§ **TASK GOAL**:
The reply should contain all the data below, repeated exactly, and none of the images.

[DATA PROVIDED — start]

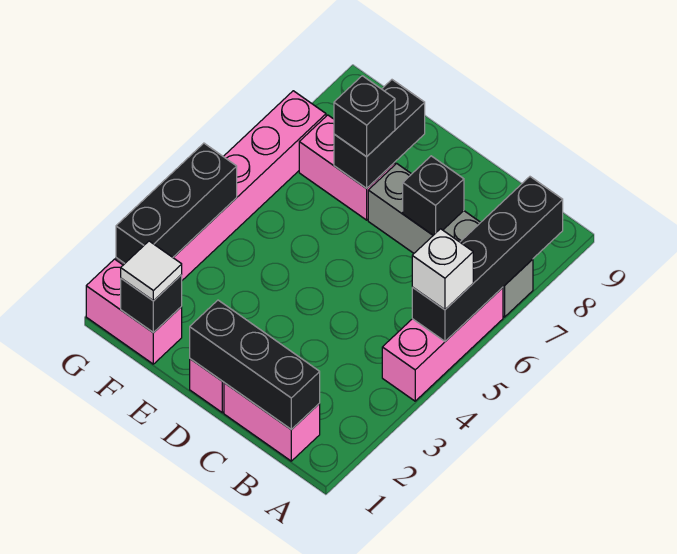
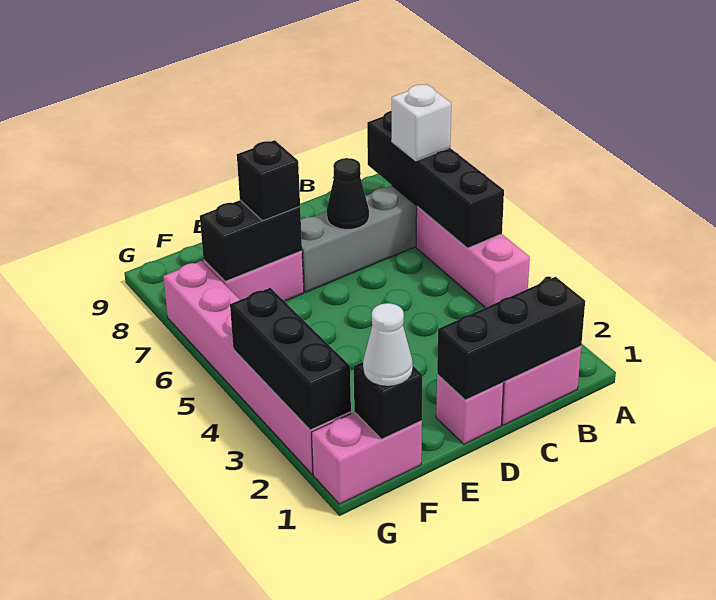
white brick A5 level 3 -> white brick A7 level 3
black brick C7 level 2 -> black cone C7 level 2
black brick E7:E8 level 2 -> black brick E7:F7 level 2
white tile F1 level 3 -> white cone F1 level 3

[DATA PROVIDED — finish]

§ **THE COMPLETED TASK**:
white brick A5 level 3 -> white brick A7 level 3
black brick C7 level 2 -> black cone C7 level 2
black brick E7:E8 level 2 -> black brick E7:F7 level 2
white tile F1 level 3 -> white cone F1 level 3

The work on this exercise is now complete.